-- Data extract --
============

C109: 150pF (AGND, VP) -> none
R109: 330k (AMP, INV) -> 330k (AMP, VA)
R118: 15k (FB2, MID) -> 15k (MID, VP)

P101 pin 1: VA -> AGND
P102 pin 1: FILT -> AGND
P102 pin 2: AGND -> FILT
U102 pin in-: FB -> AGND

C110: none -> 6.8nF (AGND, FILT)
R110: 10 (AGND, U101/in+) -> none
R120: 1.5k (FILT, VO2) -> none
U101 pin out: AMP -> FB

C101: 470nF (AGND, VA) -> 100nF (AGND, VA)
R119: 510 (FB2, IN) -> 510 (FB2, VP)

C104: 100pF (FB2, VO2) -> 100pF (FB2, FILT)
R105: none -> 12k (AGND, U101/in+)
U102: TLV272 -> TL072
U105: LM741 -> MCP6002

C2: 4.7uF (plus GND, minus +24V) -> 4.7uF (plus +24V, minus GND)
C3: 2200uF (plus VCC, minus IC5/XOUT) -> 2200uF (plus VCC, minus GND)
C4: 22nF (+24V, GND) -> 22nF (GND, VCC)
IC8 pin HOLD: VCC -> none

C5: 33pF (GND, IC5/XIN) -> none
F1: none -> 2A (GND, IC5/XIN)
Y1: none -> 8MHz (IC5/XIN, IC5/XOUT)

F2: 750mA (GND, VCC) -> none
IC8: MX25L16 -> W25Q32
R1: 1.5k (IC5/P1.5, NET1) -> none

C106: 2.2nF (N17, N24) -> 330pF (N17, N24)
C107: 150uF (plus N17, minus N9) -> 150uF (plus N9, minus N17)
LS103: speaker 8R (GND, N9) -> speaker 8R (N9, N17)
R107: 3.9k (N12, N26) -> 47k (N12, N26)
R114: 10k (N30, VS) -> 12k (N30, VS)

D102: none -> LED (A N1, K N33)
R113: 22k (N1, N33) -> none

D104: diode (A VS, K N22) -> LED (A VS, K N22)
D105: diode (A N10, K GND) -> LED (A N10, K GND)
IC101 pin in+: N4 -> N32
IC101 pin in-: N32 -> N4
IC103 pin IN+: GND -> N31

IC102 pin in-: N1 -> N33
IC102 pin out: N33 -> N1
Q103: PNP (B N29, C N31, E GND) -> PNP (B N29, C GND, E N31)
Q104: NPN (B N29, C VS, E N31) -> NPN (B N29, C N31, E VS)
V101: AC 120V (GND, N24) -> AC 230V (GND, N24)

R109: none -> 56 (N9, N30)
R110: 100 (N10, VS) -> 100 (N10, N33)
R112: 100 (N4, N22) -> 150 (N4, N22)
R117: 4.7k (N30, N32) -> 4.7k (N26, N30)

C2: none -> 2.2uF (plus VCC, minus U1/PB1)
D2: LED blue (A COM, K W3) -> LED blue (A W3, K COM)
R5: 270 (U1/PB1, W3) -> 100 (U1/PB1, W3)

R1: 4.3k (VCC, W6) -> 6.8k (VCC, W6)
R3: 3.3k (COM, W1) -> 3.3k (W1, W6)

============

When a line in the data holds the word "plus", show that line.

-- Your solution --
C2: 4.7uF (plus GND, minus +24V) -> 4.7uF (plus +24V, minus GND)
C3: 2200uF (plus VCC, minus IC5/XOUT) -> 2200uF (plus VCC, minus GND)
C107: 150uF (plus N17, minus N9) -> 150uF (plus N9, minus N17)
C2: none -> 2.2uF (plus VCC, minus U1/PB1)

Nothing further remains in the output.